*To do:*
Transcribe the listing exactly as written. Leave the images out.

· · ·

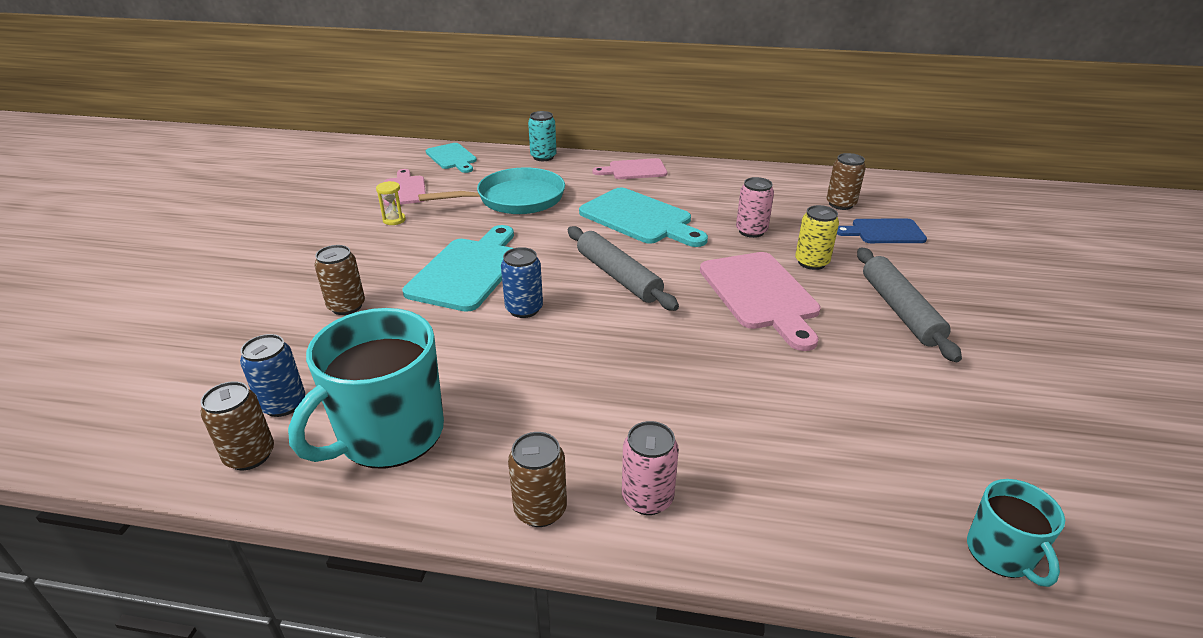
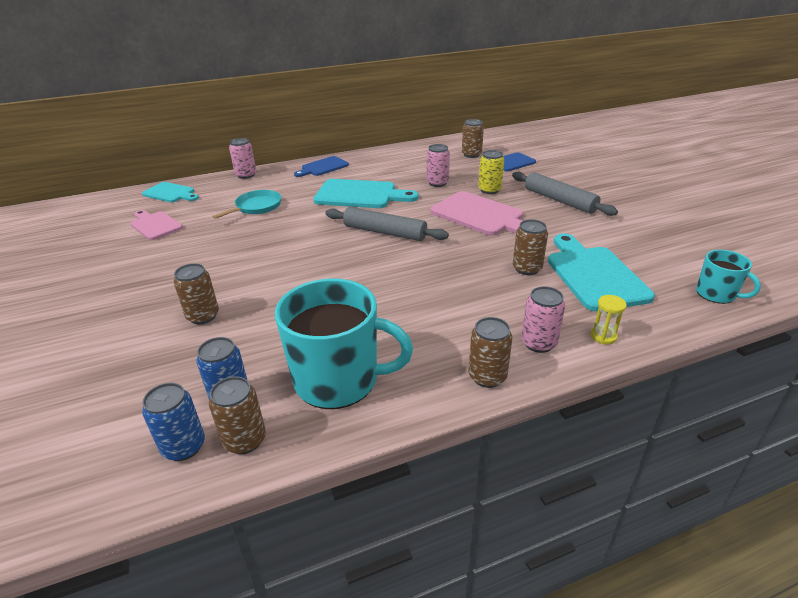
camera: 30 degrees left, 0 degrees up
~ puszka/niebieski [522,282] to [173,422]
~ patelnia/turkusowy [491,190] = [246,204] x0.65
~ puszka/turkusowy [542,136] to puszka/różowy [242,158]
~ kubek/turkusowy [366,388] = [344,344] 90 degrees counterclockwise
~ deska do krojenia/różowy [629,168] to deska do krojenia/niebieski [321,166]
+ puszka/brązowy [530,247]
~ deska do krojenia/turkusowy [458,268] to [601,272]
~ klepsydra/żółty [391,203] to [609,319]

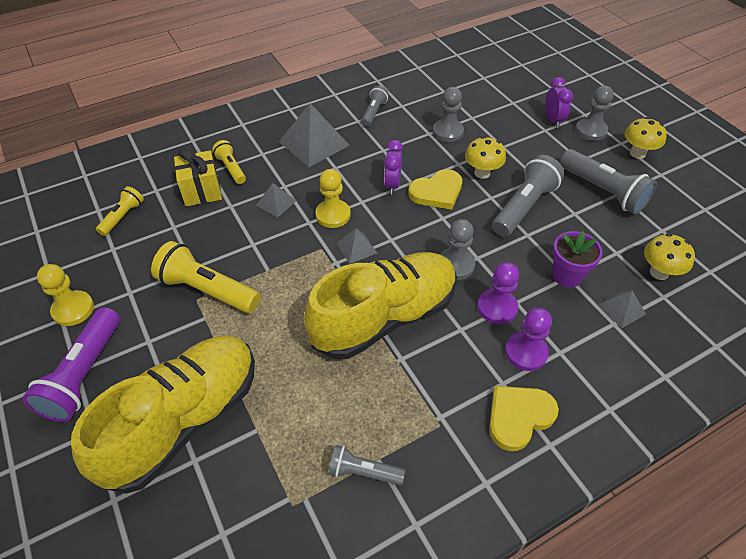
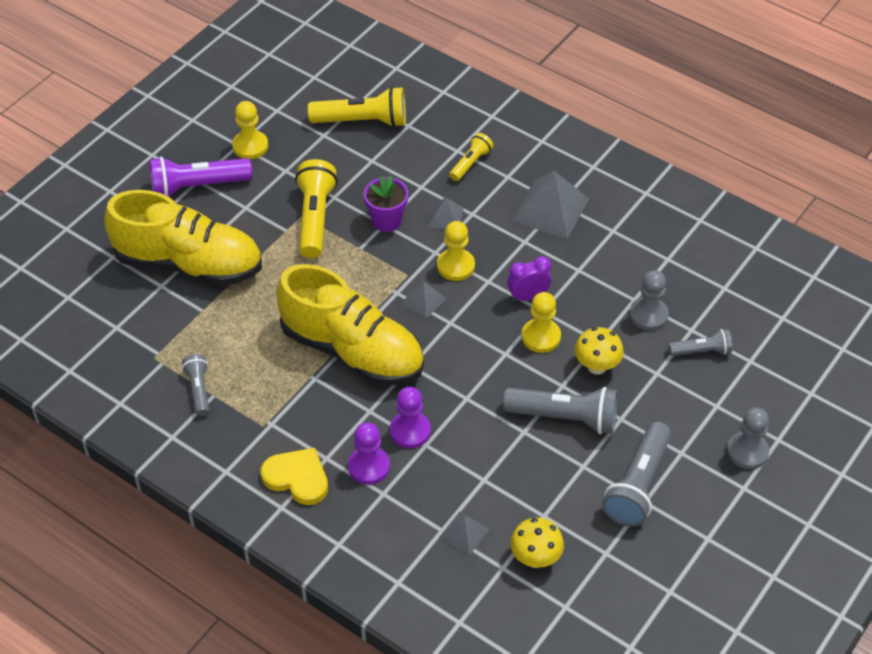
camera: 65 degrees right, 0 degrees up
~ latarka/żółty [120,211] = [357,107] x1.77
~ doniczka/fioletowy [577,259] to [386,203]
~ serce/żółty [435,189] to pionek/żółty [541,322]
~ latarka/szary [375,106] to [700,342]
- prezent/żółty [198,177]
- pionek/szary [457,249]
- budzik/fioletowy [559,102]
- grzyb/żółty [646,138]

· · ·

*Task result:*
camera: 30 degrees left, 0 degrees up
~ puszka/niebieski [522,282] to [173,422]
~ patelnia/turkusowy [491,190] = [246,204] x0.65
~ puszka/turkusowy [542,136] to puszka/różowy [242,158]
~ kubek/turkusowy [366,388] = [344,344] 90 degrees counterclockwise
~ deska do krojenia/różowy [629,168] to deska do krojenia/niebieski [321,166]
+ puszka/brązowy [530,247]
~ deska do krojenia/turkusowy [458,268] to [601,272]
~ klepsydra/żółty [391,203] to [609,319]

camera: 65 degrees right, 0 degrees up
~ latarka/żółty [120,211] = [357,107] x1.77
~ doniczka/fioletowy [577,259] to [386,203]
~ serce/żółty [435,189] to pionek/żółty [541,322]
~ latarka/szary [375,106] to [700,342]
- prezent/żółty [198,177]
- pionek/szary [457,249]
- budzik/fioletowy [559,102]
- grzyb/żółty [646,138]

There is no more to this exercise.